◆ **TASK DIRECTIONS**
Express the records below as a JSON list of strings, one string per line, omitting any blank lines. Include every line from all of the records.

▬▬▬▬▬▬▬▬▬▬

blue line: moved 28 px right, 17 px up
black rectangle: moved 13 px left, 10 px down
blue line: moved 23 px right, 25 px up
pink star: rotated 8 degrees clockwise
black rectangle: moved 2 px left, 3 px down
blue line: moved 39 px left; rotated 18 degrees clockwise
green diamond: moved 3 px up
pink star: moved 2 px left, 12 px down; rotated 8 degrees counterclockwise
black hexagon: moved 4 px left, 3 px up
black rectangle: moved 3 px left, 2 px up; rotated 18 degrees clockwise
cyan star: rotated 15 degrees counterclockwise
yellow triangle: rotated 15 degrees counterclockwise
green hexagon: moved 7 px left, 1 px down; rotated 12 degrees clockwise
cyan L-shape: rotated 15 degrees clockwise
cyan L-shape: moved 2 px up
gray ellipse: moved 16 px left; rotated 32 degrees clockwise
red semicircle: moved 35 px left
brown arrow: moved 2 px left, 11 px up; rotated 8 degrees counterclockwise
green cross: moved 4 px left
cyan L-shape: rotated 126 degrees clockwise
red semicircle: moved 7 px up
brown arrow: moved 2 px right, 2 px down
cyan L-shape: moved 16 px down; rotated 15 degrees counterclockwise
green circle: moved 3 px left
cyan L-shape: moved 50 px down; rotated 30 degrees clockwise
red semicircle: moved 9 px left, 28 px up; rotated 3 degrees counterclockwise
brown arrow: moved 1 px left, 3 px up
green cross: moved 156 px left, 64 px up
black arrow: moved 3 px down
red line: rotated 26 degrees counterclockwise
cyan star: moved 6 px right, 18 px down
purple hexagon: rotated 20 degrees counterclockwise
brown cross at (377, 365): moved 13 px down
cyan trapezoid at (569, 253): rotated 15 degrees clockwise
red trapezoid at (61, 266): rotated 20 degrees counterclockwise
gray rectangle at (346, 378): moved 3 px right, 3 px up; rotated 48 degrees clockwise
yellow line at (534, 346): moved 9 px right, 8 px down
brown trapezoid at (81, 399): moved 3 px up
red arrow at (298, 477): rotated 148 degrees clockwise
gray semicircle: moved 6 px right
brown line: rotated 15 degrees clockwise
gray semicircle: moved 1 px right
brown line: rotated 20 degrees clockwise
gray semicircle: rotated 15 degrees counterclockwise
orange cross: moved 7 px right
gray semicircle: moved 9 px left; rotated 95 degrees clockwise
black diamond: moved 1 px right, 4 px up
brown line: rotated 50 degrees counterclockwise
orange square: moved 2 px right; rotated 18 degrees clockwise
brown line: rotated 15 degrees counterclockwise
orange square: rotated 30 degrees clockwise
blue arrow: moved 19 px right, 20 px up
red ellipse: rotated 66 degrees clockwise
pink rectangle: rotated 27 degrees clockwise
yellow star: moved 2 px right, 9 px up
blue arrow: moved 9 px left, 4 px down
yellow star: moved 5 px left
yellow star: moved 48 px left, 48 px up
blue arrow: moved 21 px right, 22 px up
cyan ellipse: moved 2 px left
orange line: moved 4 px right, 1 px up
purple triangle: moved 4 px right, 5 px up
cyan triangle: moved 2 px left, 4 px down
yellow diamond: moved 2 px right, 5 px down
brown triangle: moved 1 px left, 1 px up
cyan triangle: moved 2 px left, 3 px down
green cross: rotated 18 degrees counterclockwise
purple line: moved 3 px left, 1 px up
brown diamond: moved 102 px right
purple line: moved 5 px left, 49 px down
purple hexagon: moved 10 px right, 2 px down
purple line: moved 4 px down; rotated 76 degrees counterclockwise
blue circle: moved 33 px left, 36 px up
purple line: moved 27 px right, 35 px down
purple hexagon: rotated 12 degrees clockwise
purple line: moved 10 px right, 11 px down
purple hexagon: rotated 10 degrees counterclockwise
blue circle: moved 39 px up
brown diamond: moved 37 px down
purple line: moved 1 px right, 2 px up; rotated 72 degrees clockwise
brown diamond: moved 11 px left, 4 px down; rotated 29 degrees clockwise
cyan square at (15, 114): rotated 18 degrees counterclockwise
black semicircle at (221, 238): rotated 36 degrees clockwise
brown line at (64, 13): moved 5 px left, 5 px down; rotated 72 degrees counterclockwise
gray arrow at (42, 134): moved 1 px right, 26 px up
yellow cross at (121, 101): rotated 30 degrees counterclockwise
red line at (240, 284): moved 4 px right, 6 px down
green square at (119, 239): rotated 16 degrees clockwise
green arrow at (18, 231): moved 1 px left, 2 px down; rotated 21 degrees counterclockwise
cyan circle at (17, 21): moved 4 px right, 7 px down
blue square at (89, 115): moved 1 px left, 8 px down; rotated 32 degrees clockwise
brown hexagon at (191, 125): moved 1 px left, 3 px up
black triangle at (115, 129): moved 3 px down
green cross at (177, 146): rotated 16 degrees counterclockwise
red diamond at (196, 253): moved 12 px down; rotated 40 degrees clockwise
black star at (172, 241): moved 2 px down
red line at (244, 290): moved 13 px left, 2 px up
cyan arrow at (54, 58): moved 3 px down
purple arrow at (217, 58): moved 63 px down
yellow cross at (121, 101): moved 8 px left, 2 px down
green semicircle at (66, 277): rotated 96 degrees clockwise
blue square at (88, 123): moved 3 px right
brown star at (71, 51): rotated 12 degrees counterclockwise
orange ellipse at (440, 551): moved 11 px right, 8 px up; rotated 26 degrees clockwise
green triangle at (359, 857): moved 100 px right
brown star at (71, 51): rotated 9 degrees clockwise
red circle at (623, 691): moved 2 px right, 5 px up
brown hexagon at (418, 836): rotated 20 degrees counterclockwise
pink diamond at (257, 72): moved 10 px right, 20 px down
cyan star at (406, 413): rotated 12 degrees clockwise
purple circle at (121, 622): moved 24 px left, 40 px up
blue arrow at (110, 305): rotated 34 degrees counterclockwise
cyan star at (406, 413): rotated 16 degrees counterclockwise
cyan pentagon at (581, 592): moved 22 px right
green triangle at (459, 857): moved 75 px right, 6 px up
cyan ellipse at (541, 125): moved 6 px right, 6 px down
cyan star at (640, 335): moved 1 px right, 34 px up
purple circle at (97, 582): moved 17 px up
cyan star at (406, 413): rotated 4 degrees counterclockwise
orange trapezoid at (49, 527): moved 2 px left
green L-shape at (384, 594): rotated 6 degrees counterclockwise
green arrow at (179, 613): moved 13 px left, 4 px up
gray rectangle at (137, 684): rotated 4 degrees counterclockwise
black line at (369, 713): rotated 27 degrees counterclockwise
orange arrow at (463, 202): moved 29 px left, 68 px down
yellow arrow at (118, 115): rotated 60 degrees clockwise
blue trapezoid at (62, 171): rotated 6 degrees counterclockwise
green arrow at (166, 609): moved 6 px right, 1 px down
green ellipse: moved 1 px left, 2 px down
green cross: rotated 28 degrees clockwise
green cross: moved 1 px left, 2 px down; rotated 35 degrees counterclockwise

▬▬▬▬▬▬▬▬▬▬

◆ **CORRECT OUTPUT**
[
  "blue line: moved 28 px right, 17 px up",
  "black rectangle: moved 13 px left, 10 px down",
  "blue line: moved 23 px right, 25 px up",
  "pink star: rotated 8 degrees clockwise",
  "black rectangle: moved 2 px left, 3 px down",
  "blue line: moved 39 px left; rotated 18 degrees clockwise",
  "green diamond: moved 3 px up",
  "pink star: moved 2 px left, 12 px down; rotated 8 degrees counterclockwise",
  "black hexagon: moved 4 px left, 3 px up",
  "black rectangle: moved 3 px left, 2 px up; rotated 18 degrees clockwise",
  "cyan star: rotated 15 degrees counterclockwise",
  "yellow triangle: rotated 15 degrees counterclockwise",
  "green hexagon: moved 7 px left, 1 px down; rotated 12 degrees clockwise",
  "cyan L-shape: rotated 15 degrees clockwise",
  "cyan L-shape: moved 2 px up",
  "gray ellipse: moved 16 px left; rotated 32 degrees clockwise",
  "red semicircle: moved 35 px left",
  "brown arrow: moved 2 px left, 11 px up; rotated 8 degrees counterclockwise",
  "green cross: moved 4 px left",
  "cyan L-shape: rotated 126 degrees clockwise",
  "red semicircle: moved 7 px up",
  "brown arrow: moved 2 px right, 2 px down",
  "cyan L-shape: moved 16 px down; rotated 15 degrees counterclockwise",
  "green circle: moved 3 px left",
  "cyan L-shape: moved 50 px down; rotated 30 degrees clockwise",
  "red semicircle: moved 9 px left, 28 px up; rotated 3 degrees counterclockwise",
  "brown arrow: moved 1 px left, 3 px up",
  "green cross: moved 156 px left, 64 px up",
  "black arrow: moved 3 px down",
  "red line: rotated 26 degrees counterclockwise",
  "cyan star: moved 6 px right, 18 px down",
  "purple hexagon: rotated 20 degrees counterclockwise",
  "brown cross at (377, 365): moved 13 px down",
  "cyan trapezoid at (569, 253): rotated 15 degrees clockwise",
  "red trapezoid at (61, 266): rotated 20 degrees counterclockwise",
  "gray rectangle at (346, 378): moved 3 px right, 3 px up; rotated 48 degrees clockwise",
  "yellow line at (534, 346): moved 9 px right, 8 px down",
  "brown trapezoid at (81, 399): moved 3 px up",
  "red arrow at (298, 477): rotated 148 degrees clockwise",
  "gray semicircle: moved 6 px right",
  "brown line: rotated 15 degrees clockwise",
  "gray semicircle: moved 1 px right",
  "brown line: rotated 20 degrees clockwise",
  "gray semicircle: rotated 15 degrees counterclockwise",
  "orange cross: moved 7 px right",
  "gray semicircle: moved 9 px left; rotated 95 degrees clockwise",
  "black diamond: moved 1 px right, 4 px up",
  "brown line: rotated 50 degrees counterclockwise",
  "orange square: moved 2 px right; rotated 18 degrees clockwise",
  "brown line: rotated 15 degrees counterclockwise",
  "orange square: rotated 30 degrees clockwise",
  "blue arrow: moved 19 px right, 20 px up",
  "red ellipse: rotated 66 degrees clockwise",
  "pink rectangle: rotated 27 degrees clockwise",
  "yellow star: moved 2 px right, 9 px up",
  "blue arrow: moved 9 px left, 4 px down",
  "yellow star: moved 5 px left",
  "yellow star: moved 48 px left, 48 px up",
  "blue arrow: moved 21 px right, 22 px up",
  "cyan ellipse: moved 2 px left",
  "orange line: moved 4 px right, 1 px up",
  "purple triangle: moved 4 px right, 5 px up",
  "cyan triangle: moved 2 px left, 4 px down",
  "yellow diamond: moved 2 px right, 5 px down",
  "brown triangle: moved 1 px left, 1 px up",
  "cyan triangle: moved 2 px left, 3 px down",
  "green cross: rotated 18 degrees counterclockwise",
  "purple line: moved 3 px left, 1 px up",
  "brown diamond: moved 102 px right",
  "purple line: moved 5 px left, 49 px down",
  "purple hexagon: moved 10 px right, 2 px down",
  "purple line: moved 4 px down; rotated 76 degrees counterclockwise",
  "blue circle: moved 33 px left, 36 px up",
  "purple line: moved 27 px right, 35 px down",
  "purple hexagon: rotated 12 degrees clockwise",
  "purple line: moved 10 px right, 11 px down",
  "purple hexagon: rotated 10 degrees counterclockwise",
  "blue circle: moved 39 px up",
  "brown diamond: moved 37 px down",
  "purple line: moved 1 px right, 2 px up; rotated 72 degrees clockwise",
  "brown diamond: moved 11 px left, 4 px down; rotated 29 degrees clockwise",
  "cyan square at (15, 114): rotated 18 degrees counterclockwise",
  "black semicircle at (221, 238): rotated 36 degrees clockwise",
  "brown line at (64, 13): moved 5 px left, 5 px down; rotated 72 degrees counterclockwise",
  "gray arrow at (42, 134): moved 1 px right, 26 px up",
  "yellow cross at (121, 101): rotated 30 degrees counterclockwise",
  "red line at (240, 284): moved 4 px right, 6 px down",
  "green square at (119, 239): rotated 16 degrees clockwise",
  "green arrow at (18, 231): moved 1 px left, 2 px down; rotated 21 degrees counterclockwise",
  "cyan circle at (17, 21): moved 4 px right, 7 px down",
  "blue square at (89, 115): moved 1 px left, 8 px down; rotated 32 degrees clockwise",
  "brown hexagon at (191, 125): moved 1 px left, 3 px up",
  "black triangle at (115, 129): moved 3 px down",
  "green cross at (177, 146): rotated 16 degrees counterclockwise",
  "red diamond at (196, 253): moved 12 px down; rotated 40 degrees clockwise",
  "black star at (172, 241): moved 2 px down",
  "red line at (244, 290): moved 13 px left, 2 px up",
  "cyan arrow at (54, 58): moved 3 px down",
  "purple arrow at (217, 58): moved 63 px down",
  "yellow cross at (121, 101): moved 8 px left, 2 px down",
  "green semicircle at (66, 277): rotated 96 degrees clockwise",
  "blue square at (88, 123): moved 3 px right",
  "brown star at (71, 51): rotated 12 degrees counterclockwise",
  "orange ellipse at (440, 551): moved 11 px right, 8 px up; rotated 26 degrees clockwise",
  "green triangle at (359, 857): moved 100 px right",
  "brown star at (71, 51): rotated 9 degrees clockwise",
  "red circle at (623, 691): moved 2 px right, 5 px up",
  "brown hexagon at (418, 836): rotated 20 degrees counterclockwise",
  "pink diamond at (257, 72): moved 10 px right, 20 px down",
  "cyan star at (406, 413): rotated 12 degrees clockwise",
  "purple circle at (121, 622): moved 24 px left, 40 px up",
  "blue arrow at (110, 305): rotated 34 degrees counterclockwise",
  "cyan star at (406, 413): rotated 16 degrees counterclockwise",
  "cyan pentagon at (581, 592): moved 22 px right",
  "green triangle at (459, 857): moved 75 px right, 6 px up",
  "cyan ellipse at (541, 125): moved 6 px right, 6 px down",
  "cyan star at (640, 335): moved 1 px right, 34 px up",
  "purple circle at (97, 582): moved 17 px up",
  "cyan star at (406, 413): rotated 4 degrees counterclockwise",
  "orange trapezoid at (49, 527): moved 2 px left",
  "green L-shape at (384, 594): rotated 6 degrees counterclockwise",
  "green arrow at (179, 613): moved 13 px left, 4 px up",
  "gray rectangle at (137, 684): rotated 4 degrees counterclockwise",
  "black line at (369, 713): rotated 27 degrees counterclockwise",
  "orange arrow at (463, 202): moved 29 px left, 68 px down",
  "yellow arrow at (118, 115): rotated 60 degrees clockwise",
  "blue trapezoid at (62, 171): rotated 6 degrees counterclockwise",
  "green arrow at (166, 609): moved 6 px right, 1 px down",
  "green ellipse: moved 1 px left, 2 px down",
  "green cross: rotated 28 degrees clockwise",
  "green cross: moved 1 px left, 2 px down; rotated 35 degrees counterclockwise"
]